Work task —
Write out the entries below once more, exactly, with the pictures left out.

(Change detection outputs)
========
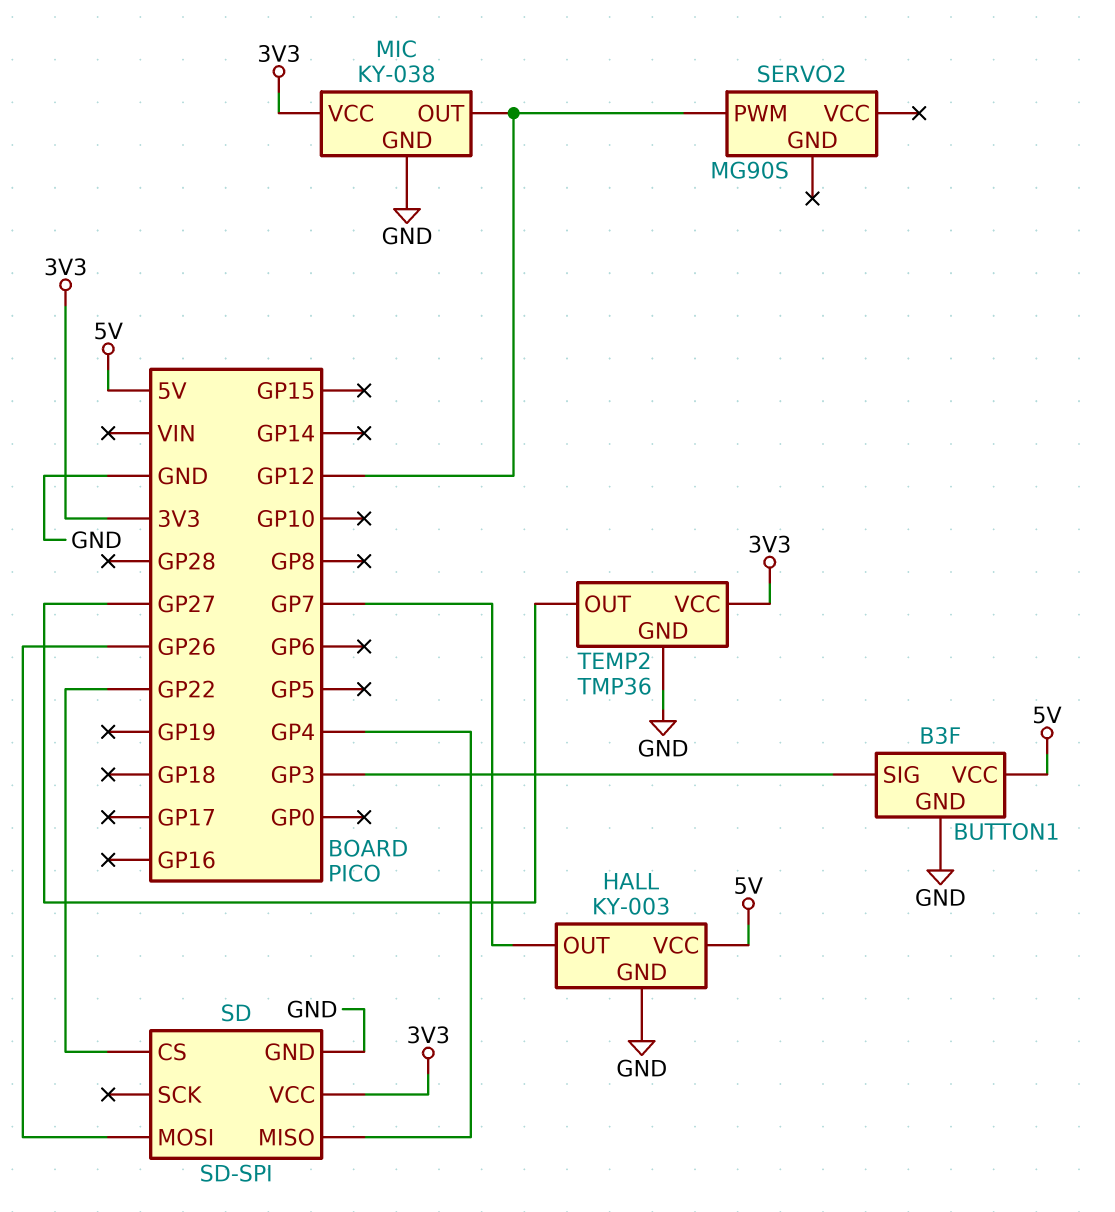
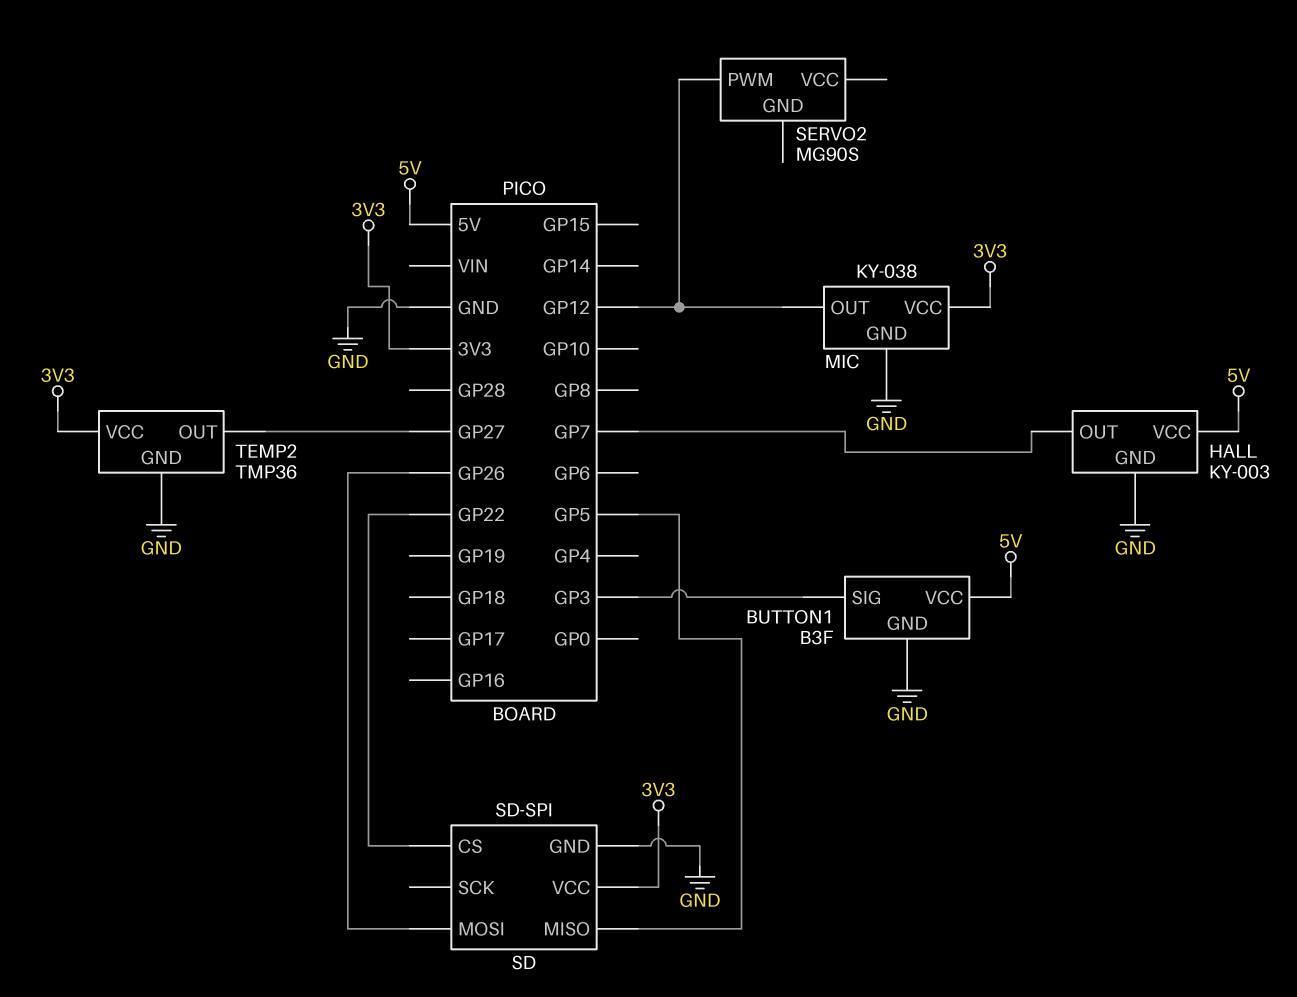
SD pin MISO: GP4 -> GP5

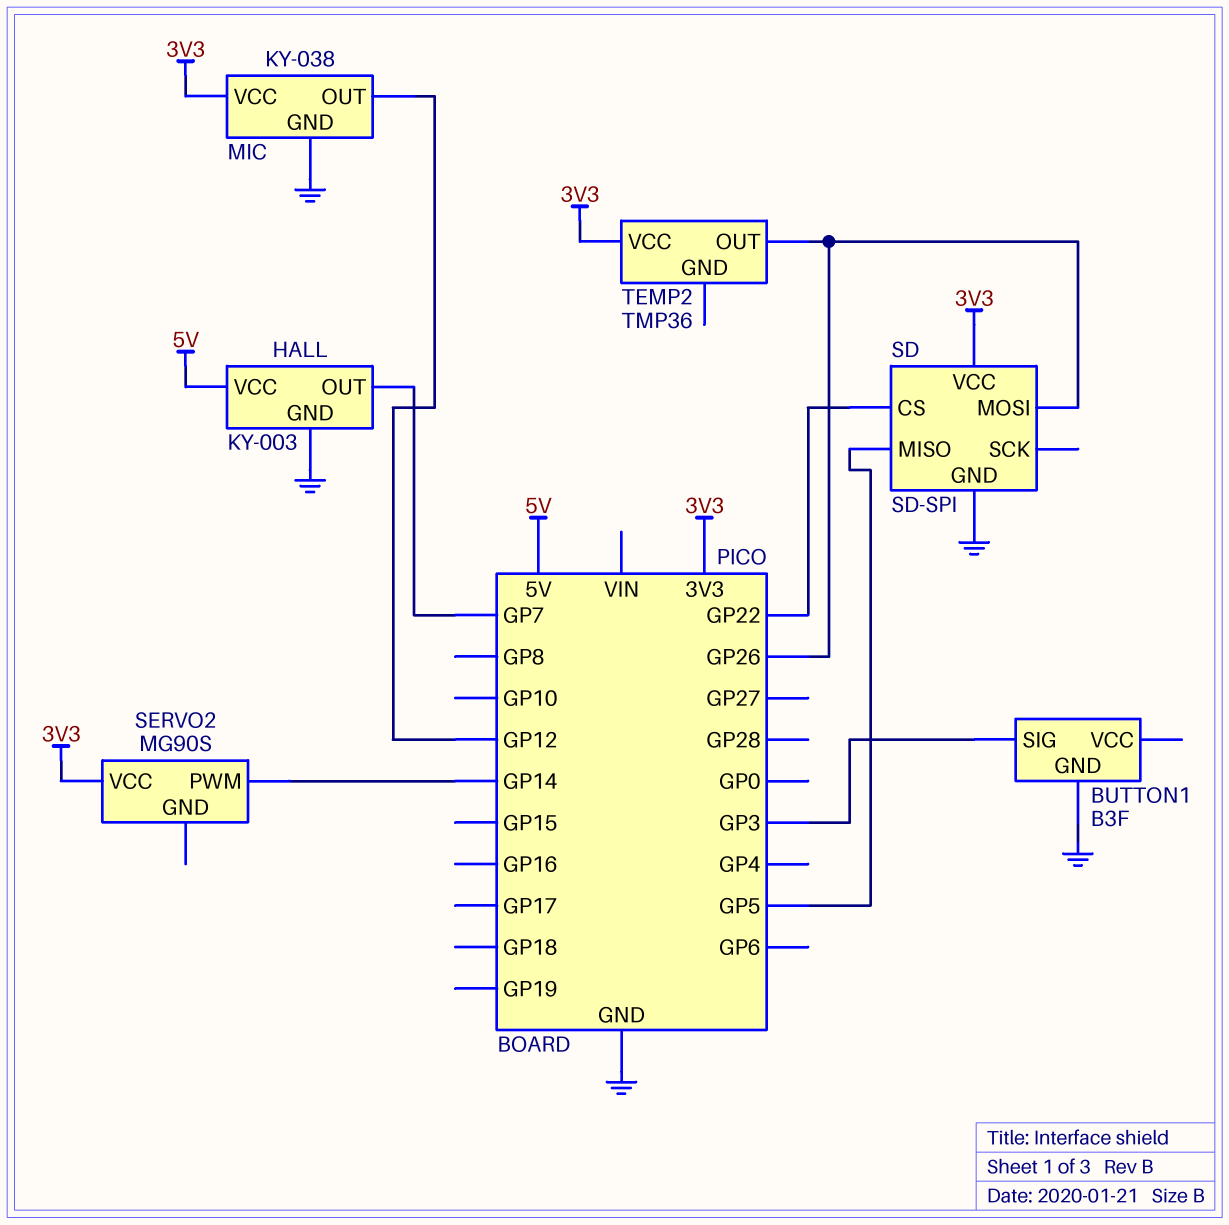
BUTTON1 pin VCC: 5V -> none
SERVO2 pin PWM: GP12 -> GP14
SERVO2 pin VCC: none -> 3V3
TEMP2 pin GND: GND -> none
TEMP2 pin OUT: GP27 -> GP26

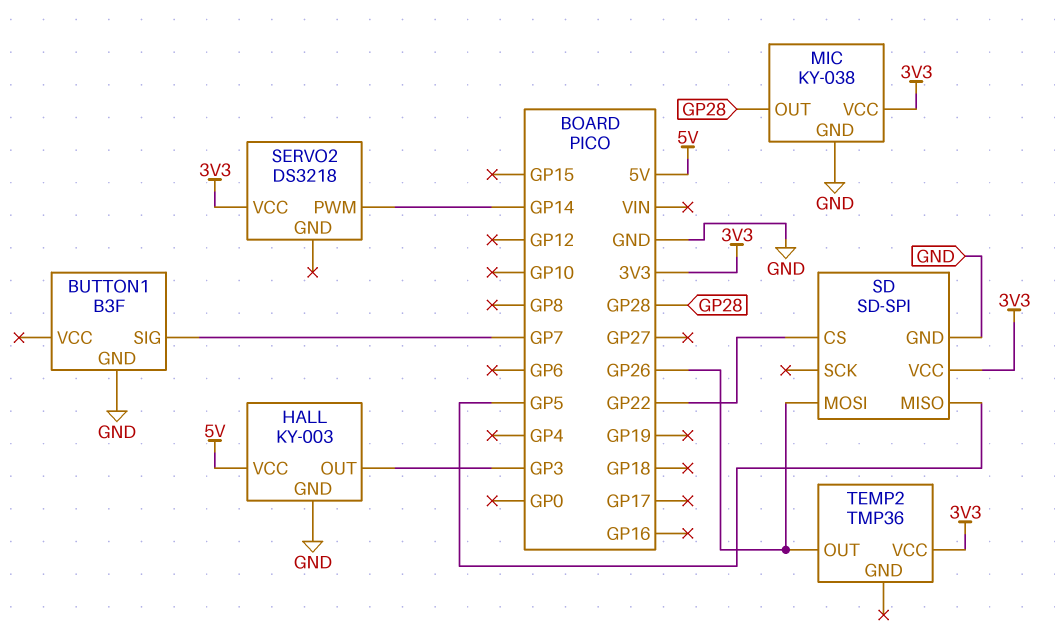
BUTTON1 pin SIG: GP3 -> GP7
HALL pin OUT: GP7 -> GP3
MIC pin OUT: GP12 -> GP28
SERVO2: MG90S -> DS3218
========
Solved problem —
SD pin MISO: GP4 -> GP5

BUTTON1 pin VCC: 5V -> none
SERVO2 pin PWM: GP12 -> GP14
SERVO2 pin VCC: none -> 3V3
TEMP2 pin GND: GND -> none
TEMP2 pin OUT: GP27 -> GP26

BUTTON1 pin SIG: GP3 -> GP7
HALL pin OUT: GP7 -> GP3
MIC pin OUT: GP12 -> GP28
SERVO2: MG90S -> DS3218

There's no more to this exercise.